══ Exercise data ══
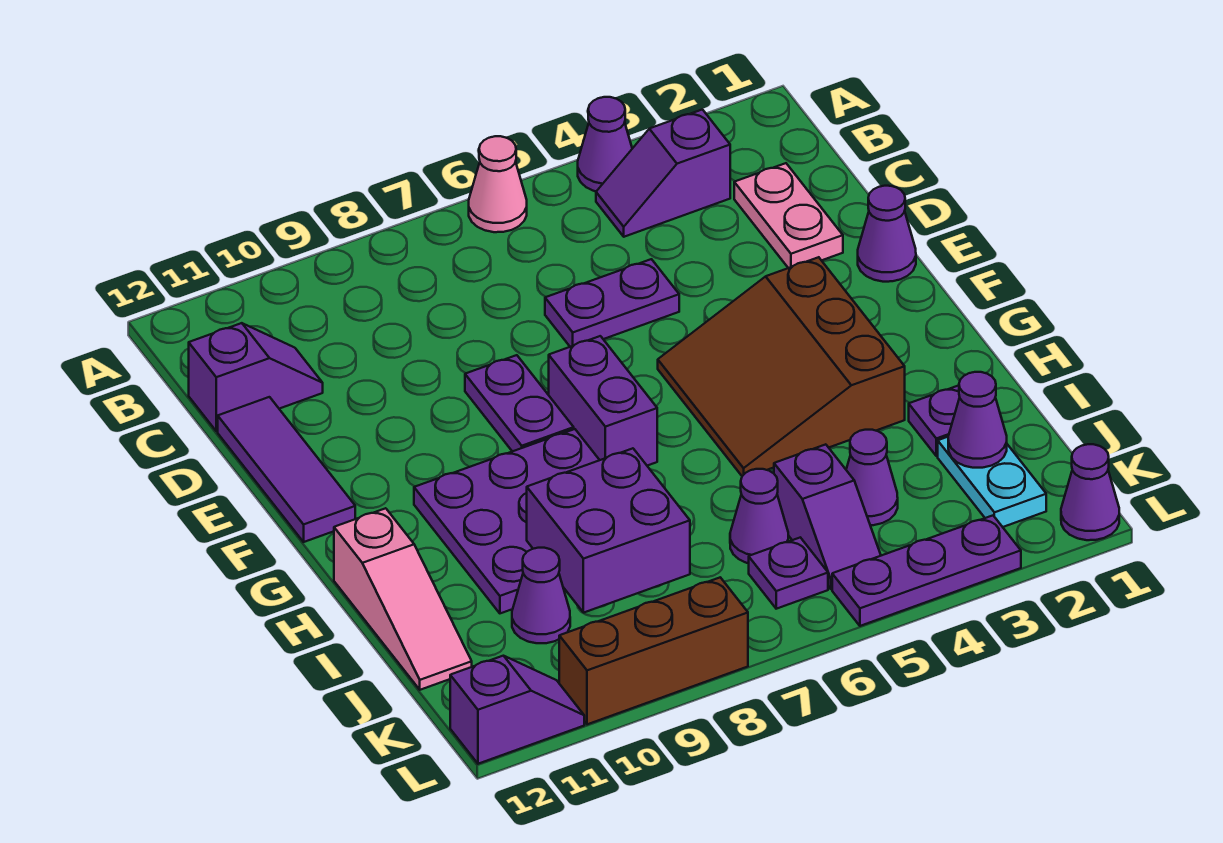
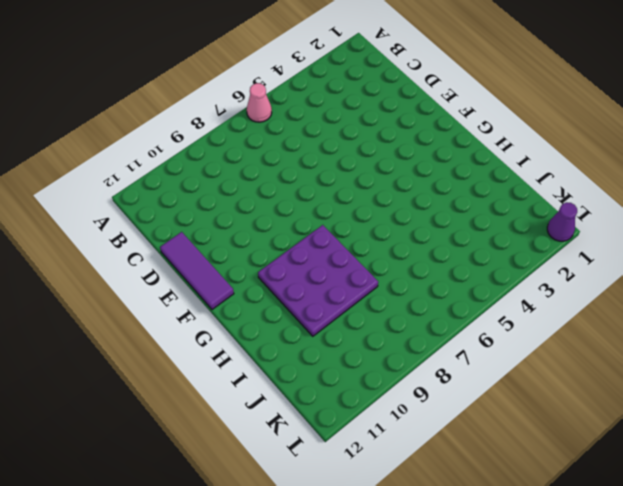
none -> purple cone A4 level 1
none -> purple slope B3:B4 level 1 top 3
none -> pink plate C2:D2 level 1

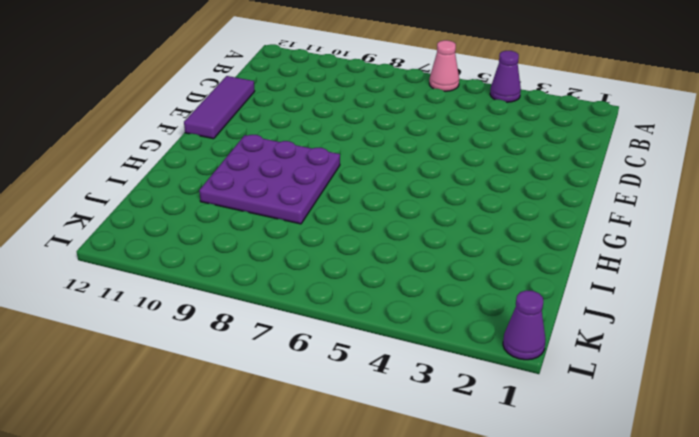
none -> purple slope B3:B4 level 1 top 3
none -> pink plate C2:D2 level 1
none -> purple slope C11:C12 level 1 top 12

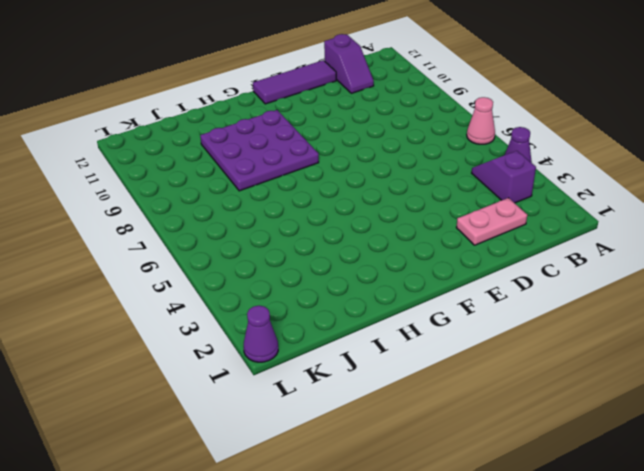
none -> purple plate D5:D6 level 1
none -> purple cone E1 level 1
none -> purple plate E8:F8 level 1

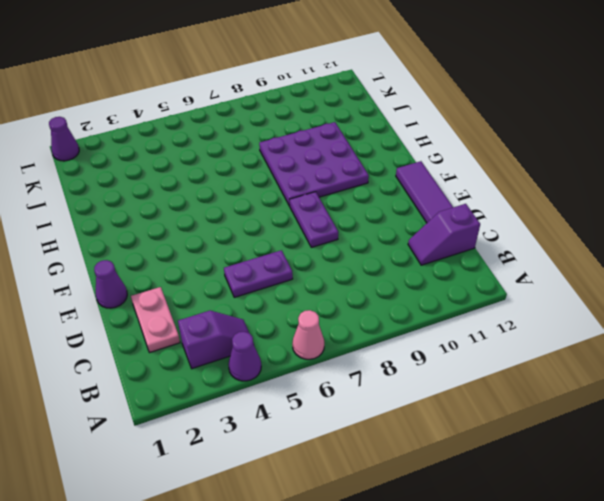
none -> brown slope F3:H5 level 1 top 3
none -> purple brick F7:G7 level 1
none -> pink slope H12:J12 level 1 top H

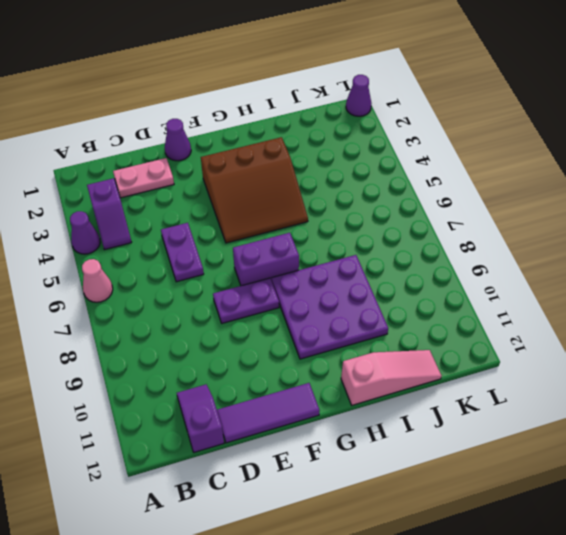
none -> purple plate I2 level 1
none -> cyan plate J2:K2 level 1
none -> purple cone J4 level 1

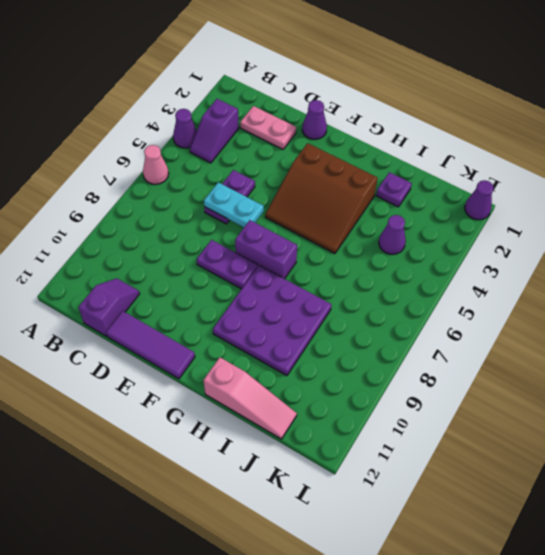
cyan plate D6:E6 level 2 -> cyan plate J2:K2 level 1
none -> purple slope J5:K5 level 1 top J
none -> purple cone J6 level 1
none -> purple cone J10 level 1

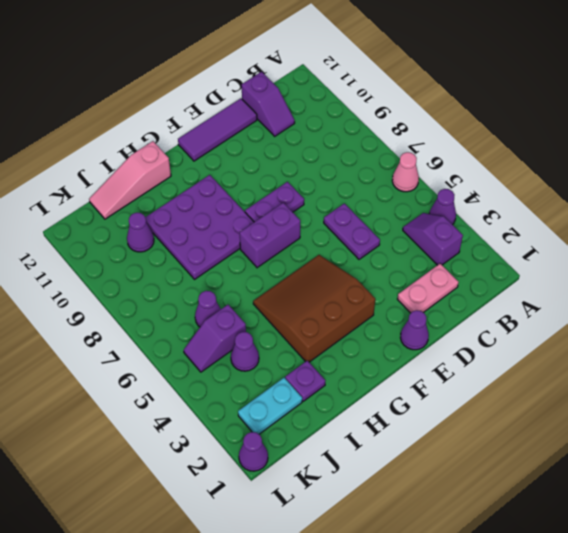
none -> purple plate K6 level 1
none -> purple plate L3:L5 level 1
none -> brown brick L8:L10 level 1

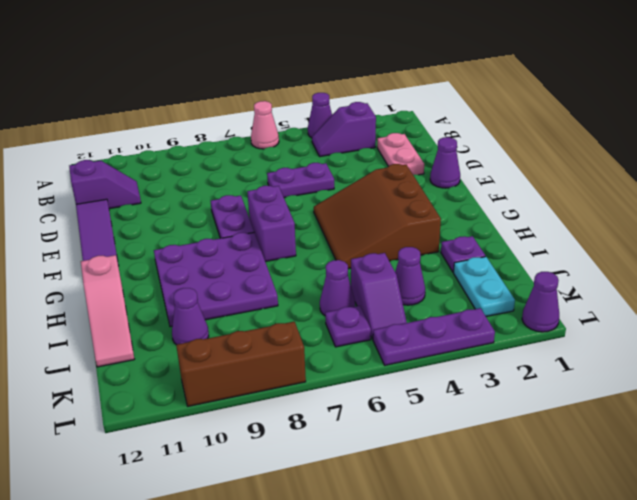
none -> purple slope L11:L12 level 1 top 12
none -> purple brick I8:J9 level 2
none -> purple cone J2 level 2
═══
■ **Your goal**: Only the text of the records belongs in the answer, printed exactly and without pictures.

■ **The completed task**:
none -> purple cone A4 level 1
none -> purple slope B3:B4 level 1 top 3
none -> pink plate C2:D2 level 1

none -> purple slope B3:B4 level 1 top 3
none -> pink plate C2:D2 level 1
none -> purple slope C11:C12 level 1 top 12

none -> purple plate D5:D6 level 1
none -> purple cone E1 level 1
none -> purple plate E8:F8 level 1

none -> brown slope F3:H5 level 1 top 3
none -> purple brick F7:G7 level 1
none -> pink slope H12:J12 level 1 top H

none -> purple plate I2 level 1
none -> cyan plate J2:K2 level 1
none -> purple cone J4 level 1

cyan plate D6:E6 level 2 -> cyan plate J2:K2 level 1
none -> purple slope J5:K5 level 1 top J
none -> purple cone J6 level 1
none -> purple cone J10 level 1

none -> purple plate K6 level 1
none -> purple plate L3:L5 level 1
none -> brown brick L8:L10 level 1

none -> purple slope L11:L12 level 1 top 12
none -> purple brick I8:J9 level 2
none -> purple cone J2 level 2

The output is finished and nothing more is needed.